[Object matching data]
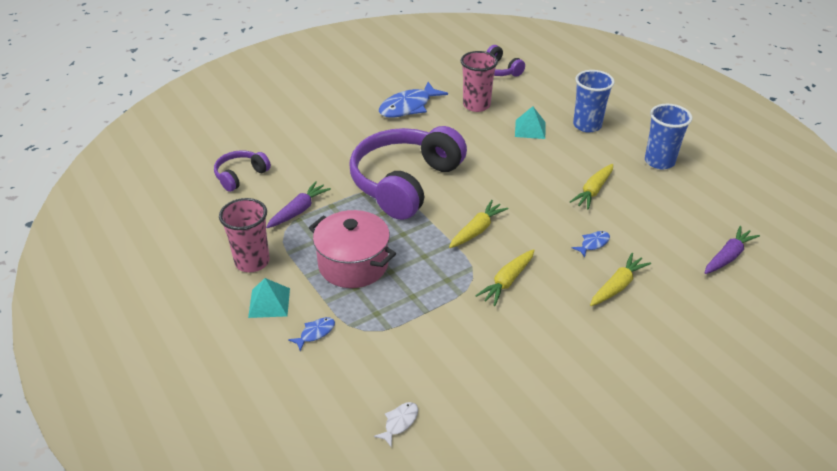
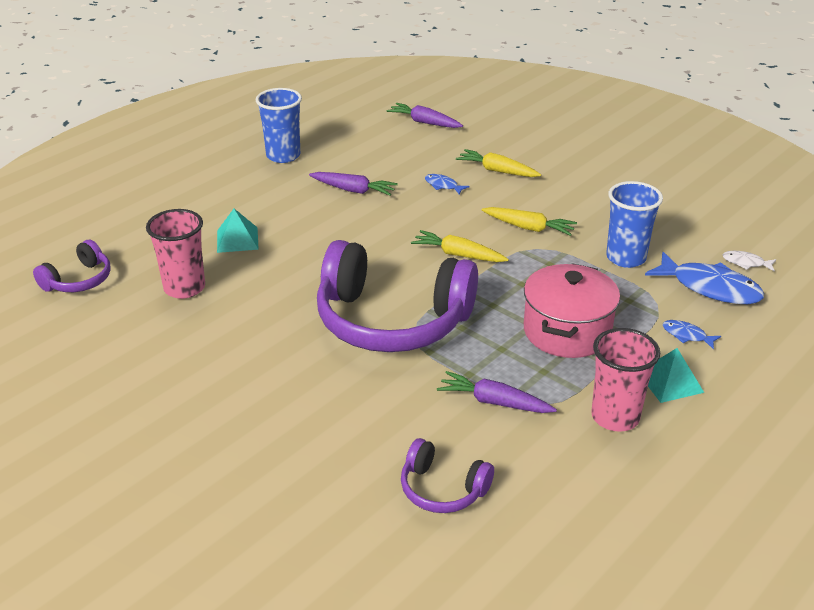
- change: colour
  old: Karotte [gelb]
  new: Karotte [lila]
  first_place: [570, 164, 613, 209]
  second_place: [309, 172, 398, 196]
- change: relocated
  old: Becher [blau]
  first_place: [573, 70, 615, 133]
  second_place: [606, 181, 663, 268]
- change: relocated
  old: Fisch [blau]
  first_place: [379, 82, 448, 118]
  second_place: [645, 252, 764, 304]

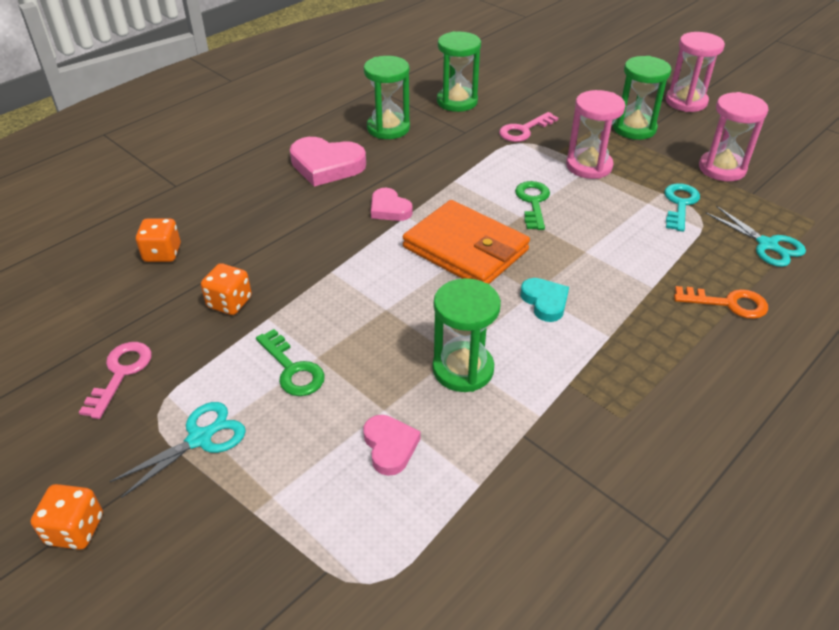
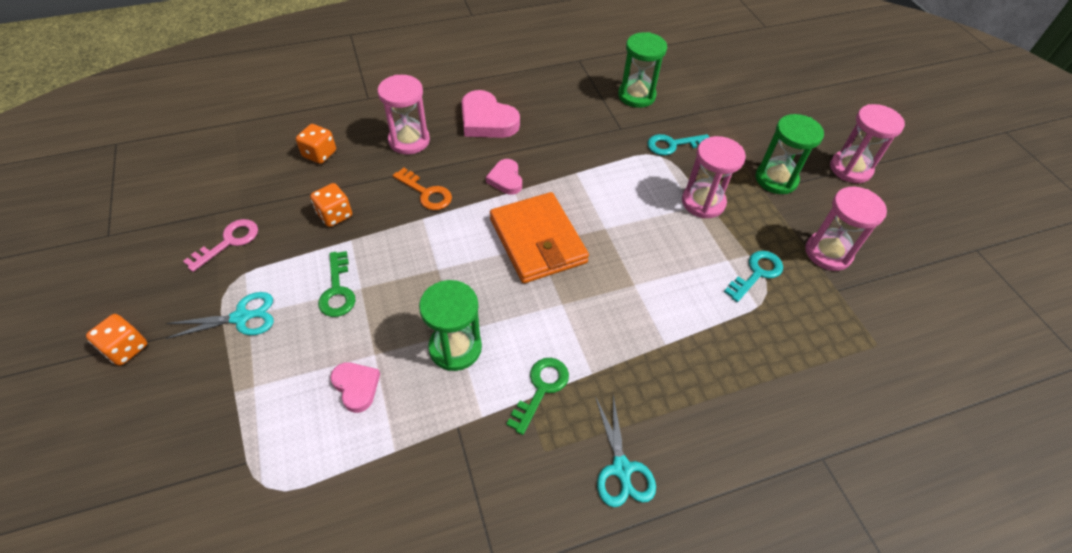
- change: spun
  old: Herz [rosa]
  first_place: [363, 415, 421, 476]
  second_place: [330, 362, 380, 413]
  degrees: -45
- change: appeared
  new: Sanduhr [rosa]
  second_place: [377, 75, 430, 155]
- change: relocated
  old: Schlüssel [orange]
  first_place: [674, 286, 768, 319]
  second_place: [393, 168, 452, 210]
- change: relocated
  old: Schlüssel [grün]
  first_place: [515, 181, 550, 230]
  second_place: [506, 358, 569, 435]
- change: relocated
  old: Schere [türkis]
  first_place: [706, 206, 806, 267]
  second_place: [595, 395, 656, 507]
- change: colour
  old: Schlüssel [rosa]
  new: Schlüssel [türkis]
  first_place: [499, 112, 558, 142]
  second_place: [647, 134, 709, 156]
- change: missing
  old: Sanduhr [grün]
  first_place: [364, 56, 410, 139]
- change: missing
  old: Herz [türkis]
  first_place: [520, 278, 569, 322]

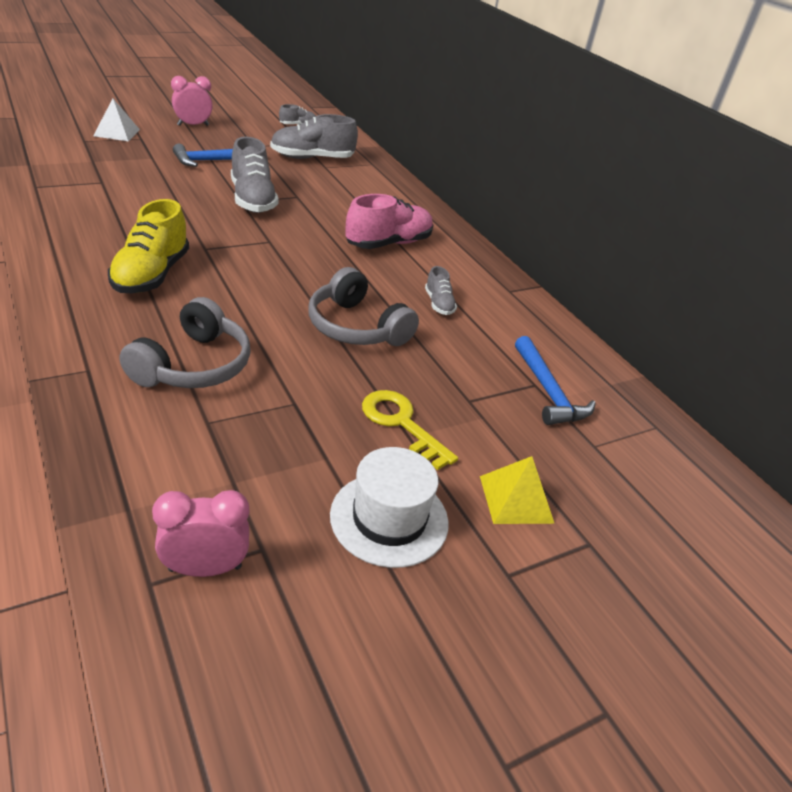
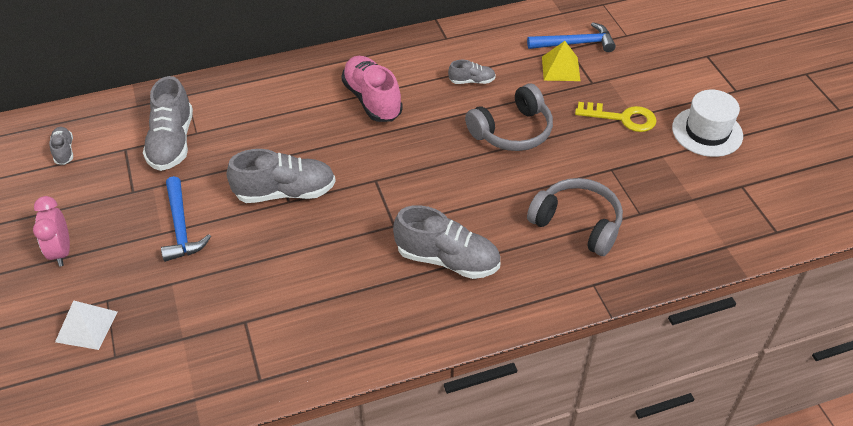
- change: colour
  old: Schuh [gelb]
  new: Schuh [grau]
  first_place: [108, 199, 189, 293]
  second_place: [393, 205, 500, 279]
- change: relocated
  old: Pyramide [gelb]
  first_place: [480, 456, 555, 524]
  second_place: [542, 41, 580, 81]
- change: spun
  old: Schlüssel [gelb]
  first_place: [362, 390, 458, 470]
  second_place: [575, 102, 657, 132]
  degrees: -135
- change: missing
  old: Wecker [rosa]
  first_place: [152, 490, 249, 577]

## DESCRIPTION OF THE TASK
Print the lines above from the one with "old: Schlüssel [orange]" through the one with "old: Schere [türkis]", both included, exactly as written and nothing more.

## EXERCISE SOLUTION
  old: Schlüssel [orange]
  first_place: [674, 286, 768, 319]
  second_place: [393, 168, 452, 210]
- change: relocated
  old: Schlüssel [grün]
  first_place: [515, 181, 550, 230]
  second_place: [506, 358, 569, 435]
- change: relocated
  old: Schere [türkis]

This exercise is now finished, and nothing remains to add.